> Exercise objective
Pictures in the listing should not be copied. Reproduce, word for word, each line from the one holding "SW2: switch (GND, NET20)" through the final line.
Data provided below:
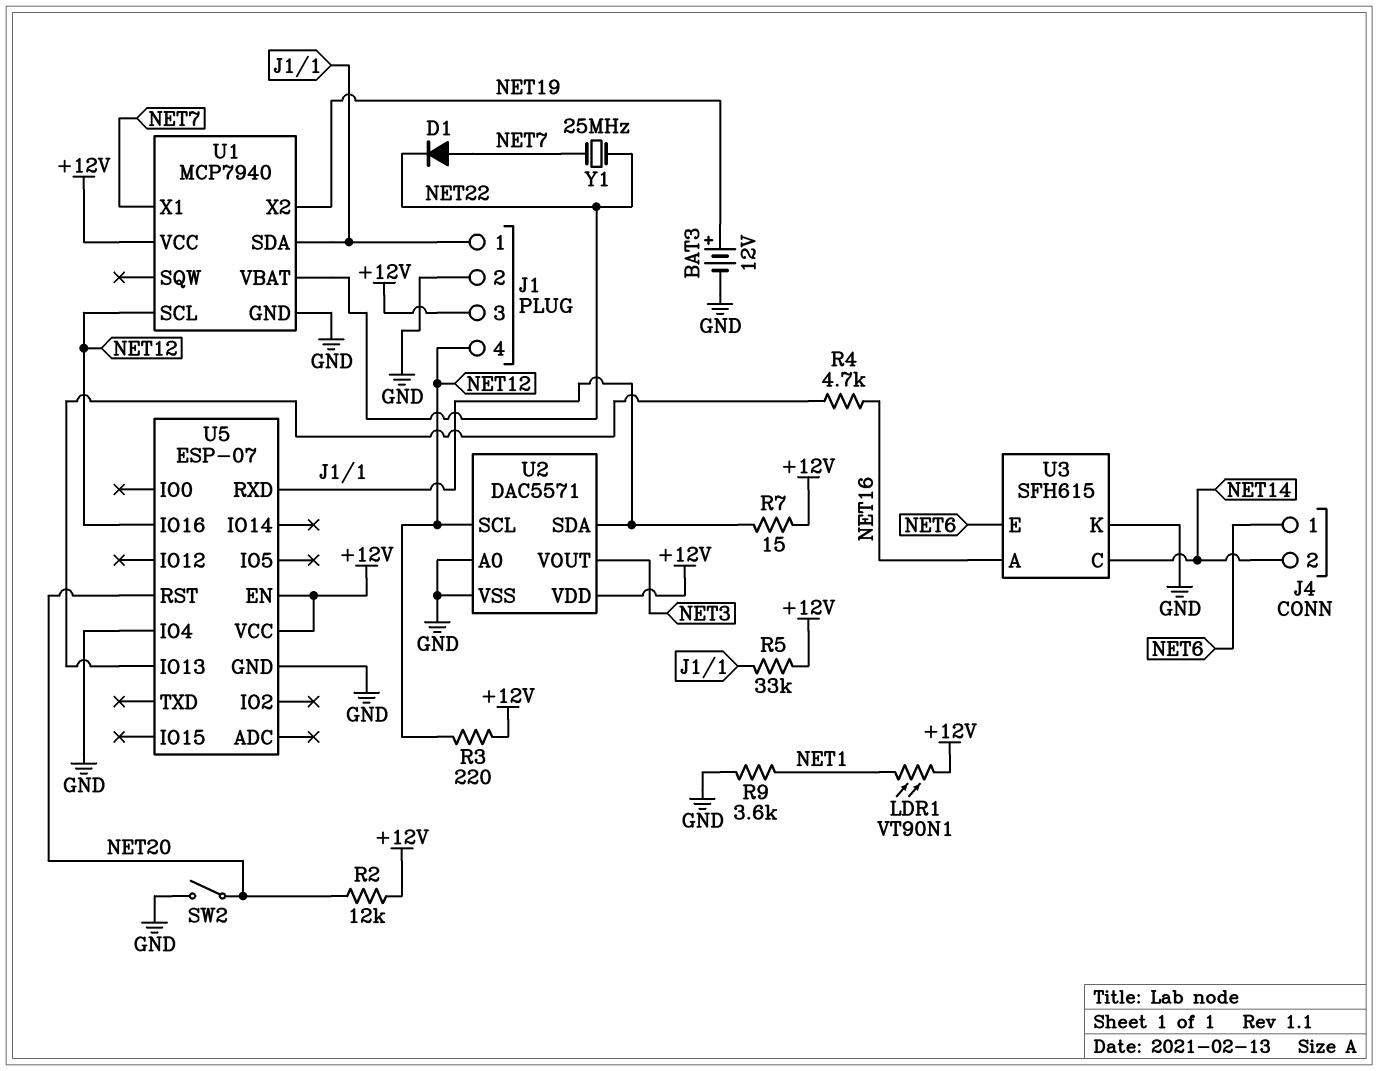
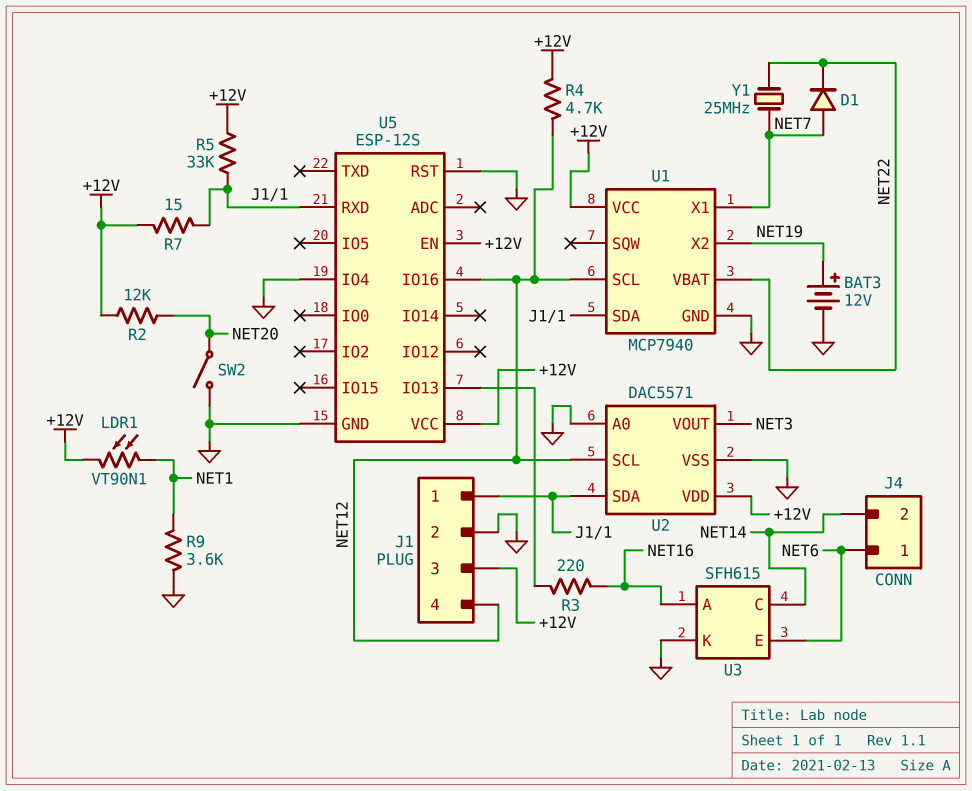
R3: 220 (+12V, NET12) -> 220 (NET16, U5/IO13)
R4: 4.7k (NET16, U5/IO13) -> 4.7k (+12V, NET12)
U5: ESP-07 -> ESP-12S
U5 pin RST: NET20 -> GND

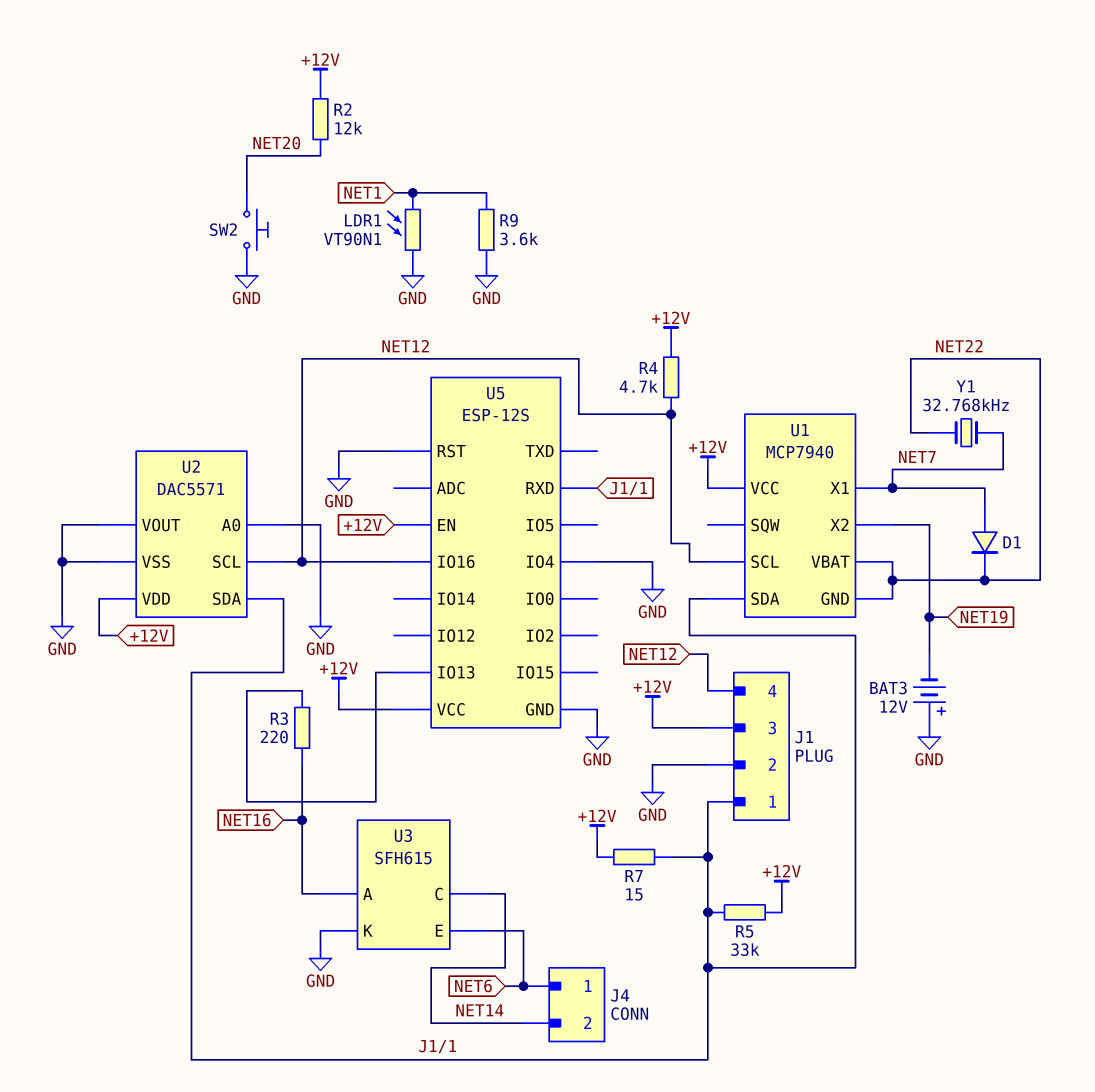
BAT3: 12V (plus NET19, minus GND) -> 12V (plus GND, minus NET19)
LDR1: VT90N1 (+12V, NET1) -> VT90N1 (GND, NET1)
SW2: switch (GND, NET20) -> button (GND, NET20)
U1 pin GND: GND -> NET22
U2 pin VOUT: NET3 -> GND
Y1: 25MHz (NET7, NET22) -> 32.768kHz (NET7, NET22)

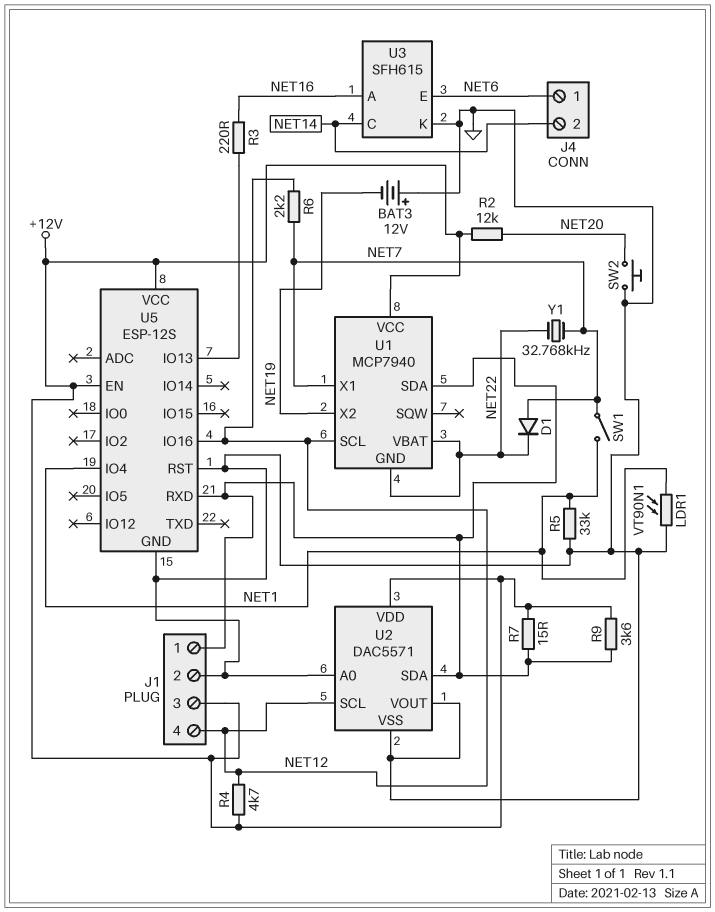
R5: 33k (+12V, J1/1) -> 33k (GND, NET1)
R6: none -> 2.2k (NET7, NET12)
R9: 3.6k (GND, NET1) -> 3.6k (+12V, J1/1)
SW1: none -> switch (NET1, NET7)
U5 pin IO4: GND -> NET1

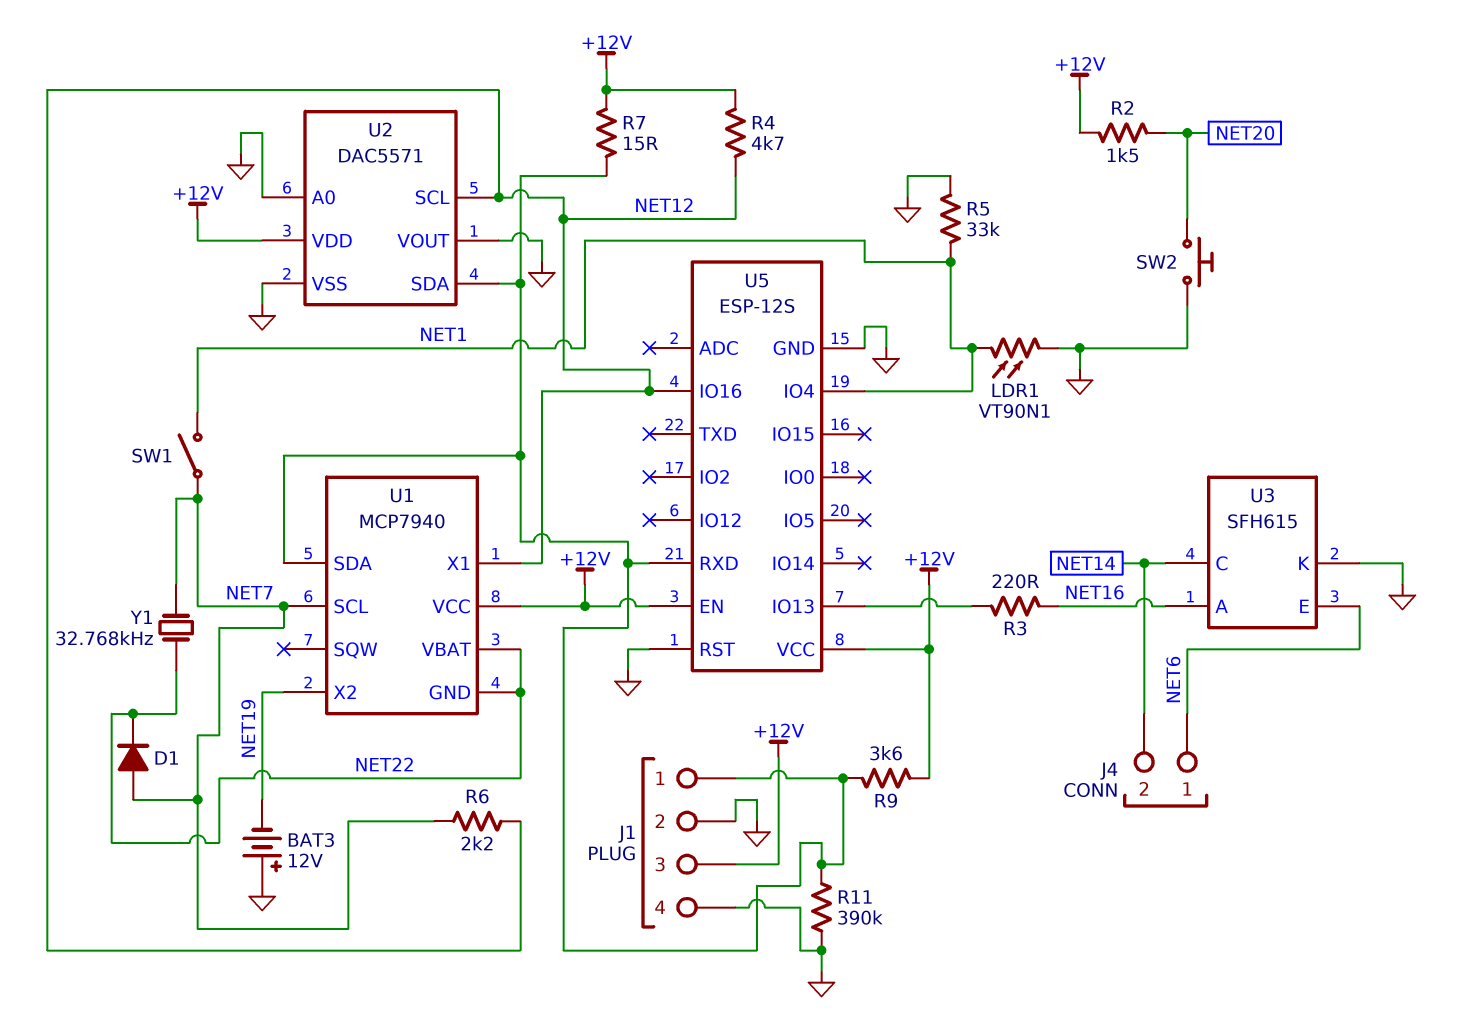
J1 pin 4: NET12 -> GND
R2: 12k (+12V, NET20) -> 1.5k (+12V, NET20)
R11: none -> 390k (GND, J1/1)
U1 pin SCL: NET12 -> NET7
U1 pin X1: NET7 -> NET12

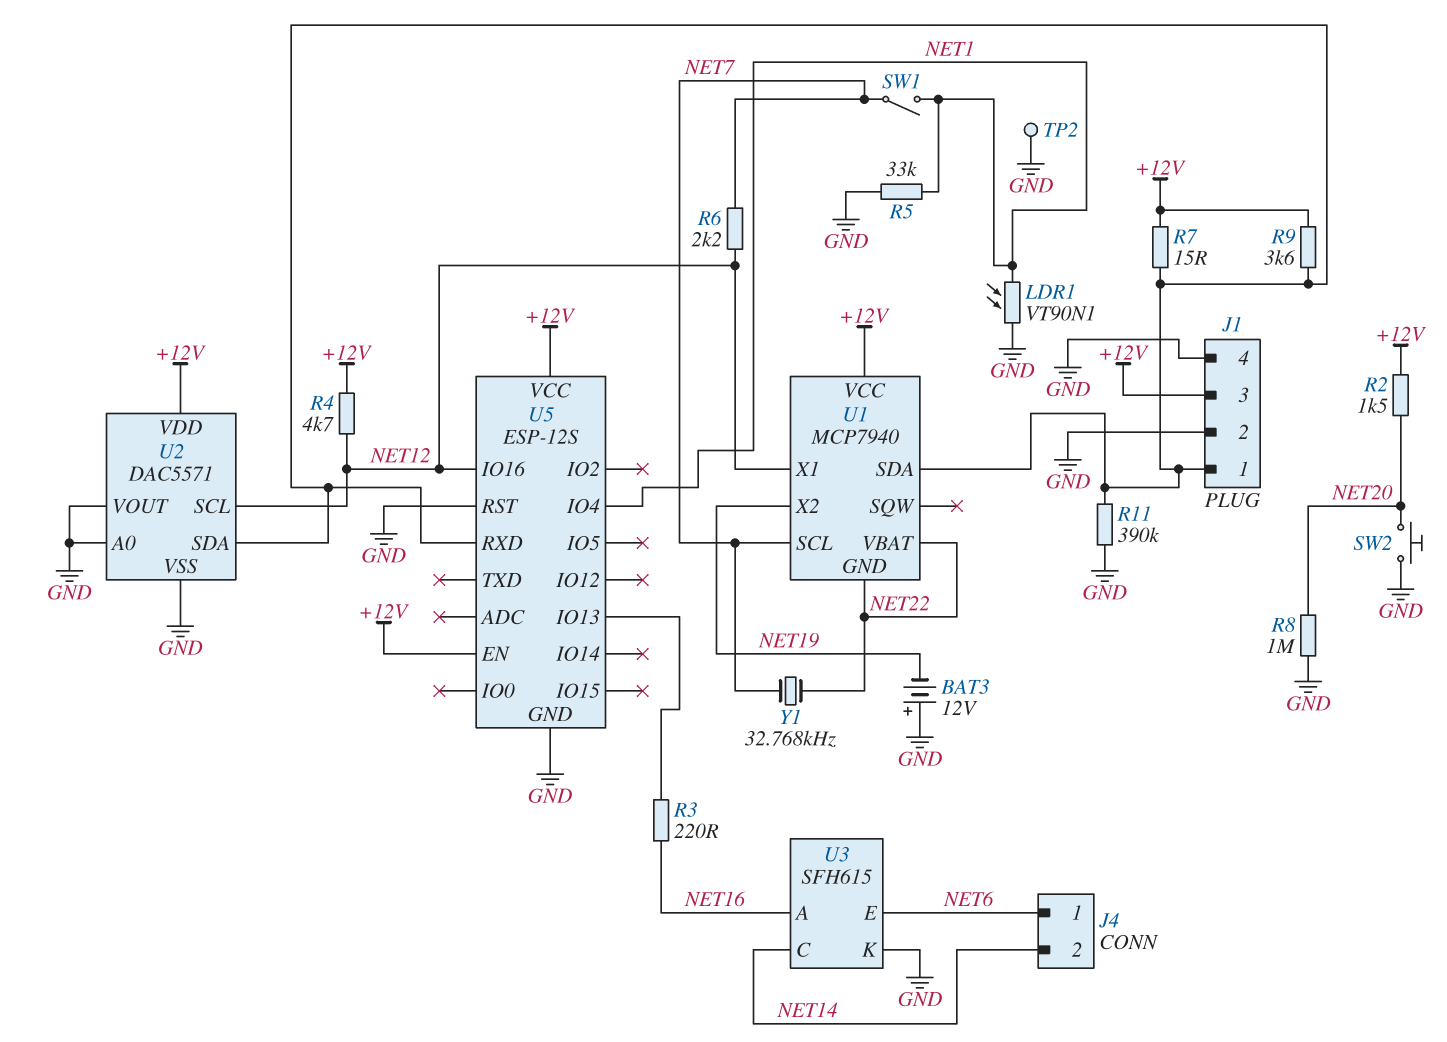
D1: diode (A NET7, K NET22) -> none
R8: none -> 1M (GND, NET20)
TP2: none -> test point (GND)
End of Data provided.
> Task result
SW2: switch (GND, NET20) -> button (GND, NET20)
U1 pin GND: GND -> NET22
U2 pin VOUT: NET3 -> GND
Y1: 25MHz (NET7, NET22) -> 32.768kHz (NET7, NET22)

R5: 33k (+12V, J1/1) -> 33k (GND, NET1)
R6: none -> 2.2k (NET7, NET12)
R9: 3.6k (GND, NET1) -> 3.6k (+12V, J1/1)
SW1: none -> switch (NET1, NET7)
U5 pin IO4: GND -> NET1

J1 pin 4: NET12 -> GND
R2: 12k (+12V, NET20) -> 1.5k (+12V, NET20)
R11: none -> 390k (GND, J1/1)
U1 pin SCL: NET12 -> NET7
U1 pin X1: NET7 -> NET12

D1: diode (A NET7, K NET22) -> none
R8: none -> 1M (GND, NET20)
TP2: none -> test point (GND)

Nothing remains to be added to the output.